··· Dataset ···

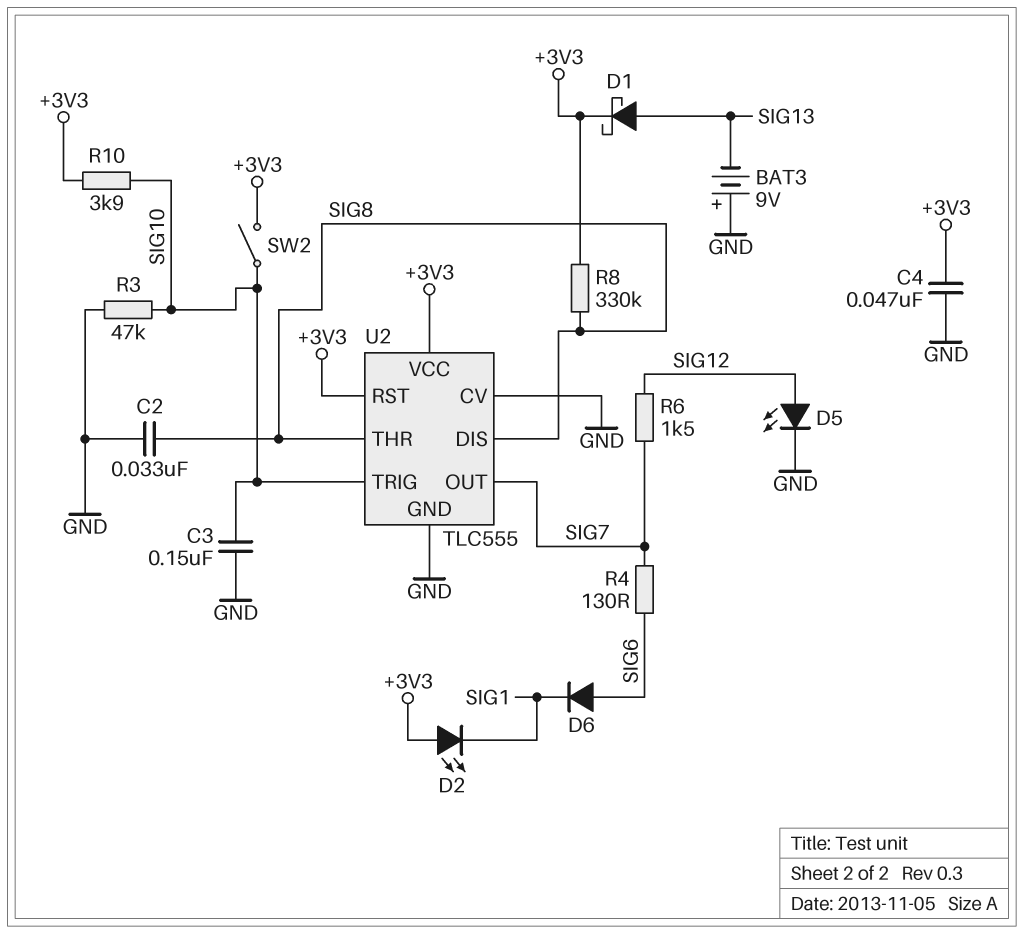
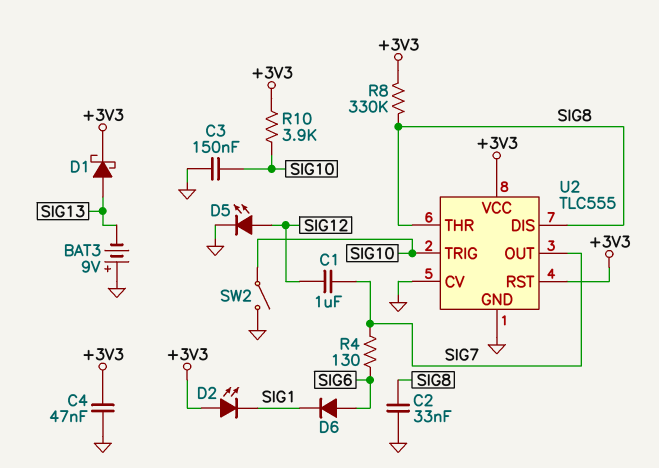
C1: none -> 1uF (SIG7, SIG12)
R3: 47k (GND, SIG10) -> none
R6: 1.5k (SIG7, SIG12) -> none
SW2: switch (+3V3, SIG10) -> switch (GND, SIG10)

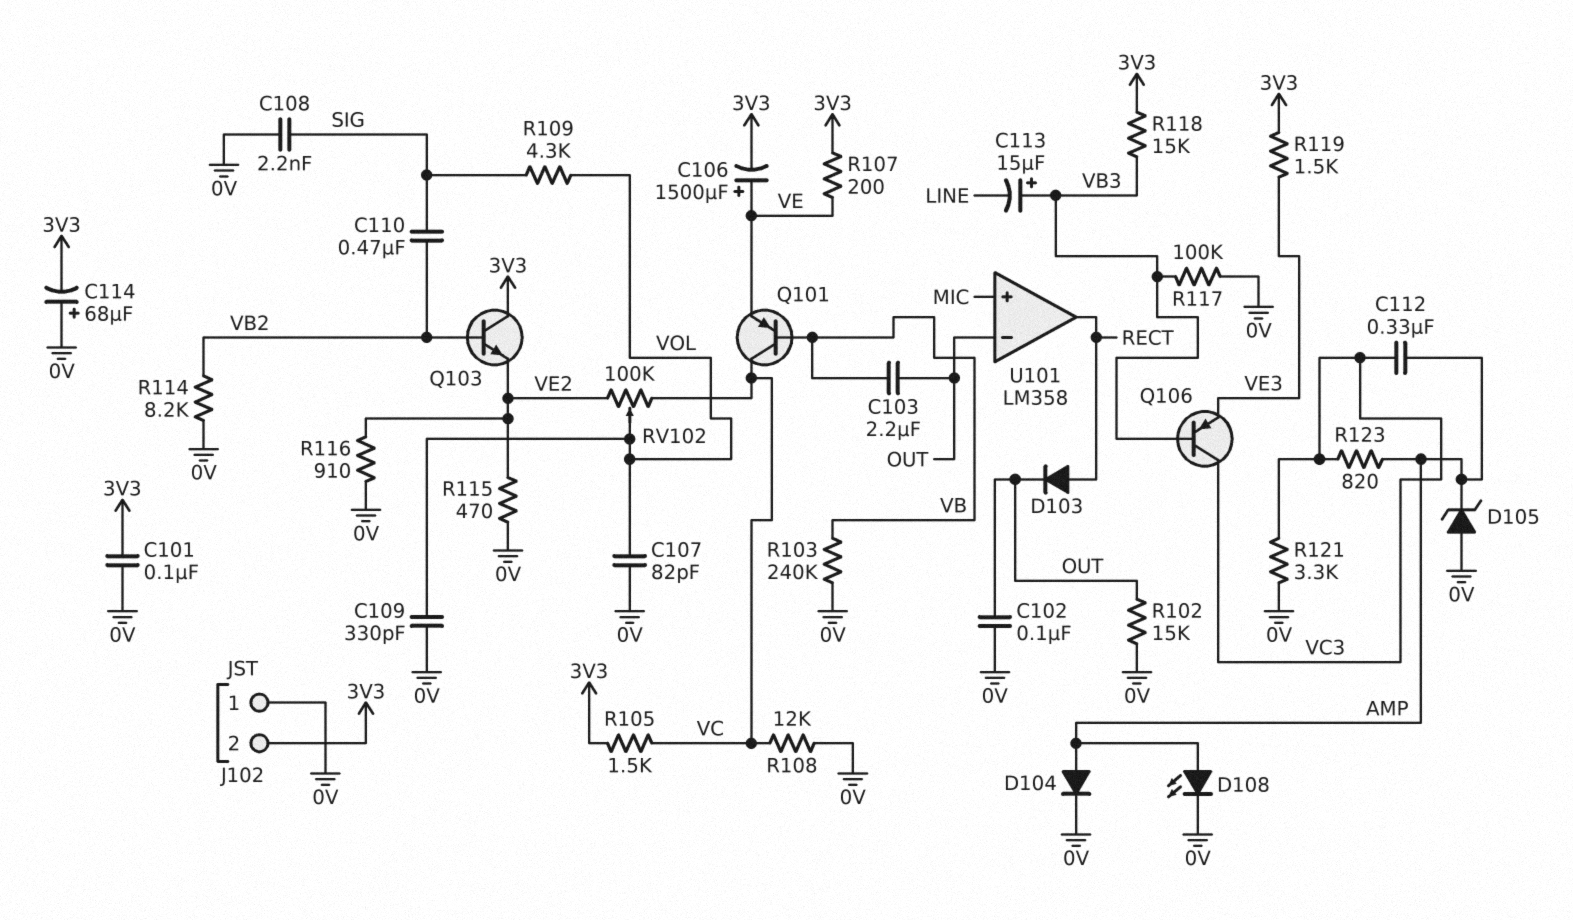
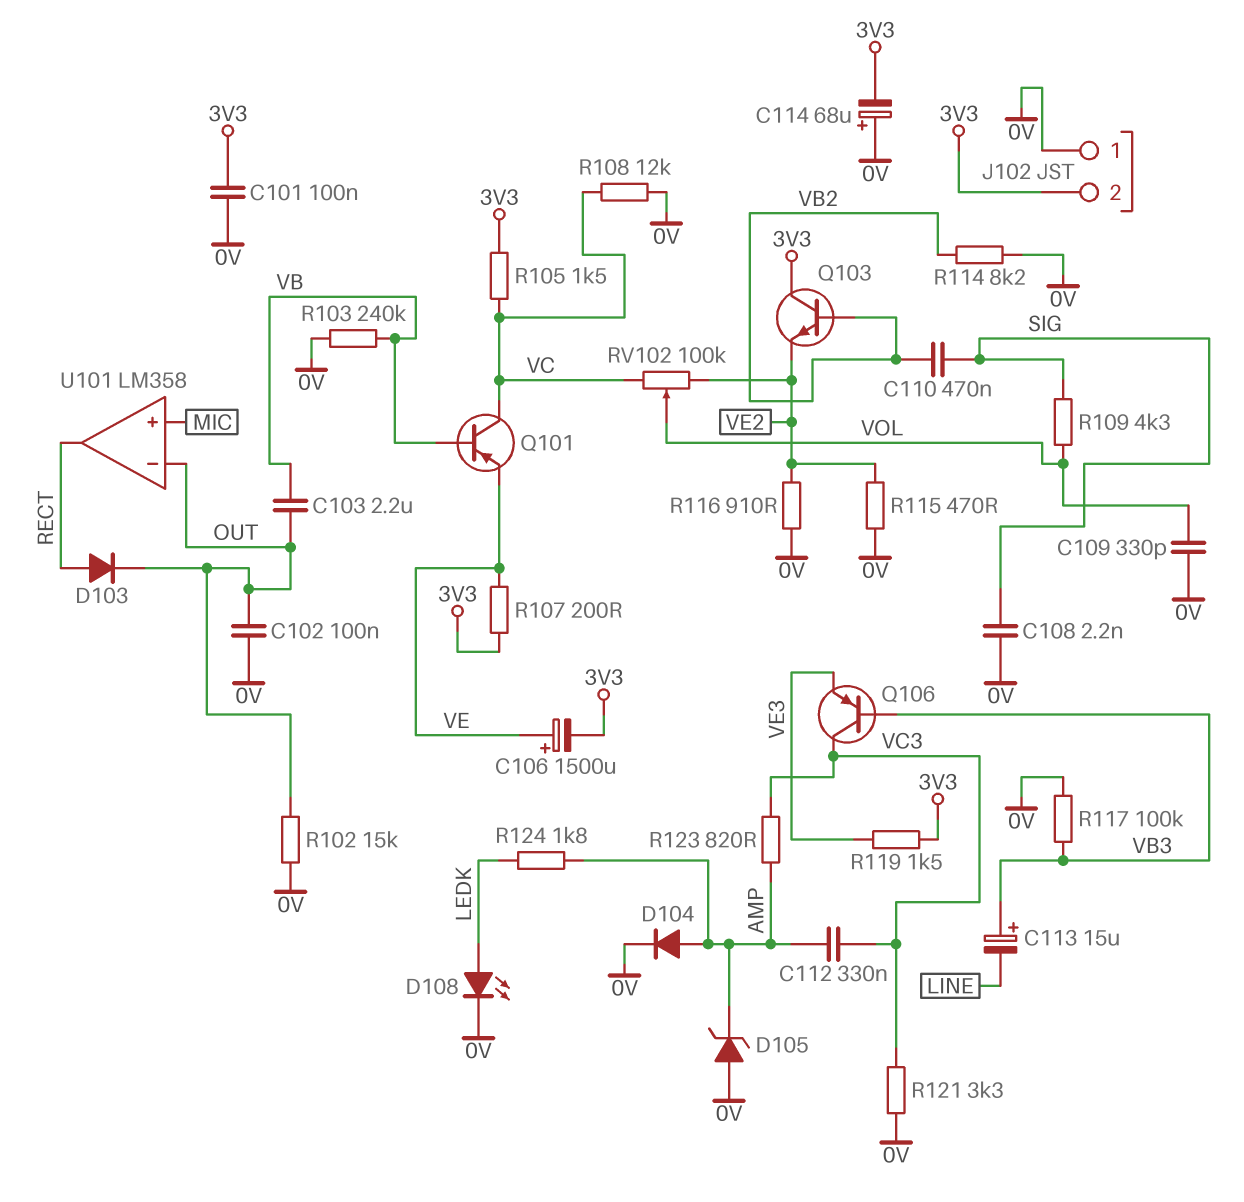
C107: 82pF (0V, VOL) -> none
D108: LED (A AMP, K 0V) -> LED (A LEDK, K 0V)
R118: 15k (3V3, VB3) -> none
R124: none -> 1.8k (AMP, LEDK)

···

* **Aim of the exercise**
Your copy must start at the line that holds "R6: 1.5k (SIG7, SIG12) -> none" and end at the last line of the data, both included; it must contain no pictures.

* **Solution for this problem**
R6: 1.5k (SIG7, SIG12) -> none
SW2: switch (+3V3, SIG10) -> switch (GND, SIG10)

C107: 82pF (0V, VOL) -> none
D108: LED (A AMP, K 0V) -> LED (A LEDK, K 0V)
R118: 15k (3V3, VB3) -> none
R124: none -> 1.8k (AMP, LEDK)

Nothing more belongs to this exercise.